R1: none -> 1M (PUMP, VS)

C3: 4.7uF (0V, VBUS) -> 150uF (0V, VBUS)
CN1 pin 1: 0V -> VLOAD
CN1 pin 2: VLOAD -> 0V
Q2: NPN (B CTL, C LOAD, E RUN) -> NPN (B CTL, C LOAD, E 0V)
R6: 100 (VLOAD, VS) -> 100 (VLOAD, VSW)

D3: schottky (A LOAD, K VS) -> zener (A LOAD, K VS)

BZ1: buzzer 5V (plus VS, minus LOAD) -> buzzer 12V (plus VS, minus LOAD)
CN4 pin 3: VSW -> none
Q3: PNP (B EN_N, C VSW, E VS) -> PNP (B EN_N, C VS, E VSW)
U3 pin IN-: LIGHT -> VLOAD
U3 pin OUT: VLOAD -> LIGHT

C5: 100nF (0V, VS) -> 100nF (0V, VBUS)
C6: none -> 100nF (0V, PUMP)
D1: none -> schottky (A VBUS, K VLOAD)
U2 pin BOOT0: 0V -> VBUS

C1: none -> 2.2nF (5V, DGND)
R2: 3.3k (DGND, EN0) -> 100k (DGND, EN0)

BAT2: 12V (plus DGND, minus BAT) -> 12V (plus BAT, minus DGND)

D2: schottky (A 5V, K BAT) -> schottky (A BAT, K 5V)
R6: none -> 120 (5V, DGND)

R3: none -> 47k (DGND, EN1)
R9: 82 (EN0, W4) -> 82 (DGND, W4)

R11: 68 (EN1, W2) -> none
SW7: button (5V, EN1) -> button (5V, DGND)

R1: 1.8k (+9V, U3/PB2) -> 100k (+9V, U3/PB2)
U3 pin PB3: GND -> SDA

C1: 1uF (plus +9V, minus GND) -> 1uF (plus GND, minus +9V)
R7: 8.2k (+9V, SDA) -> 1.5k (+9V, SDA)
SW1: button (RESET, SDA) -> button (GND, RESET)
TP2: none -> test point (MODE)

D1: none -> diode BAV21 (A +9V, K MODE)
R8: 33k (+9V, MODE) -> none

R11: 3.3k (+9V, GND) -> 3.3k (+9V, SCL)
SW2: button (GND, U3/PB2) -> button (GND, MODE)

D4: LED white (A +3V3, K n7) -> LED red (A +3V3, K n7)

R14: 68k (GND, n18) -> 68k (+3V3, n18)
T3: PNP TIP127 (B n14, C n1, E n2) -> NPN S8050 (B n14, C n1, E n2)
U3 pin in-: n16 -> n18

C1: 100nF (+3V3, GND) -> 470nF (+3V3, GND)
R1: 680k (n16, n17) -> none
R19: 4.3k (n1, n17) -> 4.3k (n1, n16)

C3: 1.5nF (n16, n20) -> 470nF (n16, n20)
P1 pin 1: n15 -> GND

• Aim of the exercise
Respond with only the number of lines in the records that include the word "MODE".

• Reply to the task
4